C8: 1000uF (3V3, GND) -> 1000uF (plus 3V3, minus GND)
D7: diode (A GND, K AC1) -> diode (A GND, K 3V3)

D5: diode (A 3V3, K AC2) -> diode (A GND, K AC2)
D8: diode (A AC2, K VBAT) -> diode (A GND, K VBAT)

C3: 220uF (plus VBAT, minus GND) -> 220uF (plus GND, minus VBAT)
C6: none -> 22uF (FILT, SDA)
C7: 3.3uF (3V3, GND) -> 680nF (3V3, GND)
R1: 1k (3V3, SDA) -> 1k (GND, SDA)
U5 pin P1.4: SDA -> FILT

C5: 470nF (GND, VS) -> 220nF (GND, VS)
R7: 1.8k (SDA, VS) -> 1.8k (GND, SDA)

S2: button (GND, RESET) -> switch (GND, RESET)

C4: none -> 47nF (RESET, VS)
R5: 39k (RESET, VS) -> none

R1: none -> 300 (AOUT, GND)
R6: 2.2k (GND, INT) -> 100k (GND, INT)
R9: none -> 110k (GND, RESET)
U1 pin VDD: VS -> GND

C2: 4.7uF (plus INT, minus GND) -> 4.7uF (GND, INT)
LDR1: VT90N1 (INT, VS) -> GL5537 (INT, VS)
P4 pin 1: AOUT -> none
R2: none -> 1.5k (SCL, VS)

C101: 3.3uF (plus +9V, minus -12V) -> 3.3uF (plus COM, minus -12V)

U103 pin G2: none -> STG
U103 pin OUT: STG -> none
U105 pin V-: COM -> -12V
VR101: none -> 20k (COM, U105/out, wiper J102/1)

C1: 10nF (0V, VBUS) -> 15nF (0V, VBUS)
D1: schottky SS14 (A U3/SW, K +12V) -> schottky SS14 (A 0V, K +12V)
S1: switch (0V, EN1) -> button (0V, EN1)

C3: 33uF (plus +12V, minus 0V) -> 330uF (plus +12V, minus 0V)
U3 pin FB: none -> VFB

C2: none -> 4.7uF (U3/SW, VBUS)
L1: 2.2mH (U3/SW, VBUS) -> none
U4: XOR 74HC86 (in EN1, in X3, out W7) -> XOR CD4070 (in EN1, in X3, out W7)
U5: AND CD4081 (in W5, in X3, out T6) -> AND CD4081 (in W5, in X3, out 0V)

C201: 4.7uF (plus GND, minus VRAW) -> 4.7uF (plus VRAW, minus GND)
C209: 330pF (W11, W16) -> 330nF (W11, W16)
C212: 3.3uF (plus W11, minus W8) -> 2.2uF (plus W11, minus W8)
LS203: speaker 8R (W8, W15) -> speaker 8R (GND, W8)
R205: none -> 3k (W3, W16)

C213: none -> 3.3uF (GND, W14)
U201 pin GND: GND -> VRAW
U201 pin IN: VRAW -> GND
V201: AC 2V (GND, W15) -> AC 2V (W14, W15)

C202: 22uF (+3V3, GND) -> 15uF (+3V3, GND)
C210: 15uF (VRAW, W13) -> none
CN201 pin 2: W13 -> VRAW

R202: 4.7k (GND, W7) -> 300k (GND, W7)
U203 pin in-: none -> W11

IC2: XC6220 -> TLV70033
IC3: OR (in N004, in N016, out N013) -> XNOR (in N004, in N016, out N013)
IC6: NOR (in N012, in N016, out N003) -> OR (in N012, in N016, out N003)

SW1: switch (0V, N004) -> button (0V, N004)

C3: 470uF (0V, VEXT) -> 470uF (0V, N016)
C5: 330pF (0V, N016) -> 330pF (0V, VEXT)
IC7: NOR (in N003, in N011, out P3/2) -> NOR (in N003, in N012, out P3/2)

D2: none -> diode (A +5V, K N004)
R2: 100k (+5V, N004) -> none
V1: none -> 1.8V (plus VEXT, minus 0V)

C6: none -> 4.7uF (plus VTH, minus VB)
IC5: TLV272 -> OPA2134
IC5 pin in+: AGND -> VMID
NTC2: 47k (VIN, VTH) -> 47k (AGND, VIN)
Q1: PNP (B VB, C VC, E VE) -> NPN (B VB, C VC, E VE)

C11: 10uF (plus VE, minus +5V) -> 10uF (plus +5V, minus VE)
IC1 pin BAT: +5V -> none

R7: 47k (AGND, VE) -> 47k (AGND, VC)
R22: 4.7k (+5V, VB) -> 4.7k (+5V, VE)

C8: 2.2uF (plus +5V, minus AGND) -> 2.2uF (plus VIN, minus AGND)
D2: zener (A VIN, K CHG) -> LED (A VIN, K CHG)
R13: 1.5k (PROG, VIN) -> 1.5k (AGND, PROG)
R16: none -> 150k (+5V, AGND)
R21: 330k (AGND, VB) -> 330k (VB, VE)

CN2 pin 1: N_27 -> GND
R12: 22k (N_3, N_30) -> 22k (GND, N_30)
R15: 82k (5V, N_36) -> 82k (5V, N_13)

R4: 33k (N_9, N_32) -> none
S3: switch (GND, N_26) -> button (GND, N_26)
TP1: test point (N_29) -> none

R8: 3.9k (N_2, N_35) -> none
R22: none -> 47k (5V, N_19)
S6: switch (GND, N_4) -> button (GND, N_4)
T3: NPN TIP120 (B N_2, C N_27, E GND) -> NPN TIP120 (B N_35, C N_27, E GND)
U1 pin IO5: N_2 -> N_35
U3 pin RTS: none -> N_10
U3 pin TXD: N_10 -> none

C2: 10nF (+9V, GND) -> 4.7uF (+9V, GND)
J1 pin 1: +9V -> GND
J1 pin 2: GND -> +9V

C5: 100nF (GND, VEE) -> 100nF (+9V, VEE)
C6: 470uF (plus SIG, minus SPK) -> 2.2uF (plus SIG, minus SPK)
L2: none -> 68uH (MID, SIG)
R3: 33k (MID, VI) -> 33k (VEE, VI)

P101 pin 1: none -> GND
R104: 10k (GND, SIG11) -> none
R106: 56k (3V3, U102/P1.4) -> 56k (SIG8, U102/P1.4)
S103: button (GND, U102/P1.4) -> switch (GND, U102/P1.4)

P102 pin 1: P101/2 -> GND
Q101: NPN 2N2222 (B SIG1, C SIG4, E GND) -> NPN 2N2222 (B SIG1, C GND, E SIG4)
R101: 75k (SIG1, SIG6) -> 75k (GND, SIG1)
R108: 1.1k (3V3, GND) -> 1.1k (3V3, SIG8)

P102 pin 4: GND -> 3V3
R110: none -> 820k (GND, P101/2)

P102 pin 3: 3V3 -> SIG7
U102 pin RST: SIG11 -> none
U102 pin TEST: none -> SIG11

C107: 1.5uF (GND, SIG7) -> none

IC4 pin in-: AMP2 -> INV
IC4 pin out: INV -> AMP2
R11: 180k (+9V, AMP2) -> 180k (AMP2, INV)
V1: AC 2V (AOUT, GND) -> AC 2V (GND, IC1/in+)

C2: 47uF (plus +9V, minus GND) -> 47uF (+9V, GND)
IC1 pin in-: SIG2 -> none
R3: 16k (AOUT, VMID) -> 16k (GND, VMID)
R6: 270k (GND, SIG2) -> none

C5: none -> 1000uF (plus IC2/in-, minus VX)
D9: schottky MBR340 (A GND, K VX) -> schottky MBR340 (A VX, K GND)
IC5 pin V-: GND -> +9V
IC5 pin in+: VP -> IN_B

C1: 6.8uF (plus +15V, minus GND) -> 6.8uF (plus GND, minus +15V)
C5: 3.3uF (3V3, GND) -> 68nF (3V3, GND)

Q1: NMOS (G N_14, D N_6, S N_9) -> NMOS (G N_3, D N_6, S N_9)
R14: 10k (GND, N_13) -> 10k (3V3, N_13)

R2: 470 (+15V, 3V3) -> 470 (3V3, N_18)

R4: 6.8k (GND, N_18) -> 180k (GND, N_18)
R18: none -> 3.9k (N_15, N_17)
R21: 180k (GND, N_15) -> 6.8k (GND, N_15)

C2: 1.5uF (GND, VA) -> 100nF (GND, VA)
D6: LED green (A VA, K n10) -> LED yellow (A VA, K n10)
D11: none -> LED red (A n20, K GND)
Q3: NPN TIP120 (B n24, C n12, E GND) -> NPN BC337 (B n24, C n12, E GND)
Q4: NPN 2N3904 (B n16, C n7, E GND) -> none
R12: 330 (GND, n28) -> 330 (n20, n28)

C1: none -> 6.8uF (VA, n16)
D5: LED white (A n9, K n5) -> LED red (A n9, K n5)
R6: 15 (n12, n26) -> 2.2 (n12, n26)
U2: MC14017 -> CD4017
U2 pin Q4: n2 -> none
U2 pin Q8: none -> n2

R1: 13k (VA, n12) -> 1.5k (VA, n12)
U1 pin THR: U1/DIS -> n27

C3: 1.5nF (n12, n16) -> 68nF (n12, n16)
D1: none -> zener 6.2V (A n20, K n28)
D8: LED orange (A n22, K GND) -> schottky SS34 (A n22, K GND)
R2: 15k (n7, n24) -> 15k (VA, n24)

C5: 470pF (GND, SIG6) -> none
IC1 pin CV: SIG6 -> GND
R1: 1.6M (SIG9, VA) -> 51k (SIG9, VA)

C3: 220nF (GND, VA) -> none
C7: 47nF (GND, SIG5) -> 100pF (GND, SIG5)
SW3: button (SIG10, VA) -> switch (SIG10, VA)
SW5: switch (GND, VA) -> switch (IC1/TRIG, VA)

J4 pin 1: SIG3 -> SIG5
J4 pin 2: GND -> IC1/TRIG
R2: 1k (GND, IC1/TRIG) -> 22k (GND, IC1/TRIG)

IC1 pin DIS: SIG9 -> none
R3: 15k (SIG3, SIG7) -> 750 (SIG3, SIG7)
________________
*EXERCISE AIM:* Reproduce only the lines above, starting at the line with "R1: none -> 300 (AOUT, GND)" and ending at the line with "U5: AND CD4081", exactly as written.

*RESULT OF THIS TASK:*
R1: none -> 300 (AOUT, GND)
R6: 2.2k (GND, INT) -> 100k (GND, INT)
R9: none -> 110k (GND, RESET)
U1 pin VDD: VS -> GND

C2: 4.7uF (plus INT, minus GND) -> 4.7uF (GND, INT)
LDR1: VT90N1 (INT, VS) -> GL5537 (INT, VS)
P4 pin 1: AOUT -> none
R2: none -> 1.5k (SCL, VS)

C101: 3.3uF (plus +9V, minus -12V) -> 3.3uF (plus COM, minus -12V)

U103 pin G2: none -> STG
U103 pin OUT: STG -> none
U105 pin V-: COM -> -12V
VR101: none -> 20k (COM, U105/out, wiper J102/1)

C1: 10nF (0V, VBUS) -> 15nF (0V, VBUS)
D1: schottky SS14 (A U3/SW, K +12V) -> schottky SS14 (A 0V, K +12V)
S1: switch (0V, EN1) -> button (0V, EN1)

C3: 33uF (plus +12V, minus 0V) -> 330uF (plus +12V, minus 0V)
U3 pin FB: none -> VFB

C2: none -> 4.7uF (U3/SW, VBUS)
L1: 2.2mH (U3/SW, VBUS) -> none
U4: XOR 74HC86 (in EN1, in X3, out W7) -> XOR CD4070 (in EN1, in X3, out W7)
U5: AND CD4081 (in W5, in X3, out T6) -> AND CD4081 (in W5, in X3, out 0V)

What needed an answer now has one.